BEGIN Data under study

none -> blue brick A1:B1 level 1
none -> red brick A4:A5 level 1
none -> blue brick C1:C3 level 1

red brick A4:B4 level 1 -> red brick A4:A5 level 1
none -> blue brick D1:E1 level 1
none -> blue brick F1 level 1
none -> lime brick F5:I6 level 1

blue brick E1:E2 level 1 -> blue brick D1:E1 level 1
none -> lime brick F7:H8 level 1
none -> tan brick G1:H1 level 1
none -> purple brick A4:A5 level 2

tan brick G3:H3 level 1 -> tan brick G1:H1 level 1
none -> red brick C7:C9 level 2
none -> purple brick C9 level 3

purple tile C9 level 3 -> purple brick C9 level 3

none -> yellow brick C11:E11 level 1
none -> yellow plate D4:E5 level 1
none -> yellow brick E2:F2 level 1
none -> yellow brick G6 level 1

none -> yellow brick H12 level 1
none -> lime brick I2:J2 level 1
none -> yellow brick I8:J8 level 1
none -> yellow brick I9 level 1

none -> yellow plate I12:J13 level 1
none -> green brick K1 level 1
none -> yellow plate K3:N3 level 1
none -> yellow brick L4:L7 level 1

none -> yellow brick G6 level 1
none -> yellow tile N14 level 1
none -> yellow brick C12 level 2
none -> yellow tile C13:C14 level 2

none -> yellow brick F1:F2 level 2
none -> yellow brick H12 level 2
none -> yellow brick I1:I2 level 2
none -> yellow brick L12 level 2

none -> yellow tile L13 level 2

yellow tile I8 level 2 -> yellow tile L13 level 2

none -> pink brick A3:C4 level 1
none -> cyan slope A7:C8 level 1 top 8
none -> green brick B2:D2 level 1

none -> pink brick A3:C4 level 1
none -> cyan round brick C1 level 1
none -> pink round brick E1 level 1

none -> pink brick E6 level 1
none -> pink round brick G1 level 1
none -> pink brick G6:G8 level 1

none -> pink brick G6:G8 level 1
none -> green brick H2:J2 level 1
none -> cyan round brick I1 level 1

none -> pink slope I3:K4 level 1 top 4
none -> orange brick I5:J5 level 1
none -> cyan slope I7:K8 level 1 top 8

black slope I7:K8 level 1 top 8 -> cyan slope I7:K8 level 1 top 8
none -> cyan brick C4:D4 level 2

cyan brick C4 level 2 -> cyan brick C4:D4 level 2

END Data under study

What to produce
Could you give the data again, word for word?

Task response
none -> blue brick A1:B1 level 1
none -> red brick A4:A5 level 1
none -> blue brick C1:C3 level 1

red brick A4:B4 level 1 -> red brick A4:A5 level 1
none -> blue brick D1:E1 level 1
none -> blue brick F1 level 1
none -> lime brick F5:I6 level 1

blue brick E1:E2 level 1 -> blue brick D1:E1 level 1
none -> lime brick F7:H8 level 1
none -> tan brick G1:H1 level 1
none -> purple brick A4:A5 level 2

tan brick G3:H3 level 1 -> tan brick G1:H1 level 1
none -> red brick C7:C9 level 2
none -> purple brick C9 level 3

purple tile C9 level 3 -> purple brick C9 level 3

none -> yellow brick C11:E11 level 1
none -> yellow plate D4:E5 level 1
none -> yellow brick E2:F2 level 1
none -> yellow brick G6 level 1

none -> yellow brick H12 level 1
none -> lime brick I2:J2 level 1
none -> yellow brick I8:J8 level 1
none -> yellow brick I9 level 1

none -> yellow plate I12:J13 level 1
none -> green brick K1 level 1
none -> yellow plate K3:N3 level 1
none -> yellow brick L4:L7 level 1

none -> yellow brick G6 level 1
none -> yellow tile N14 level 1
none -> yellow brick C12 level 2
none -> yellow tile C13:C14 level 2

none -> yellow brick F1:F2 level 2
none -> yellow brick H12 level 2
none -> yellow brick I1:I2 level 2
none -> yellow brick L12 level 2

none -> yellow tile L13 level 2

yellow tile I8 level 2 -> yellow tile L13 level 2

none -> pink brick A3:C4 level 1
none -> cyan slope A7:C8 level 1 top 8
none -> green brick B2:D2 level 1

none -> pink brick A3:C4 level 1
none -> cyan round brick C1 level 1
none -> pink round brick E1 level 1

none -> pink brick E6 level 1
none -> pink round brick G1 level 1
none -> pink brick G6:G8 level 1

none -> pink brick G6:G8 level 1
none -> green brick H2:J2 level 1
none -> cyan round brick I1 level 1

none -> pink slope I3:K4 level 1 top 4
none -> orange brick I5:J5 level 1
none -> cyan slope I7:K8 level 1 top 8

black slope I7:K8 level 1 top 8 -> cyan slope I7:K8 level 1 top 8
none -> cyan brick C4:D4 level 2

cyan brick C4 level 2 -> cyan brick C4:D4 level 2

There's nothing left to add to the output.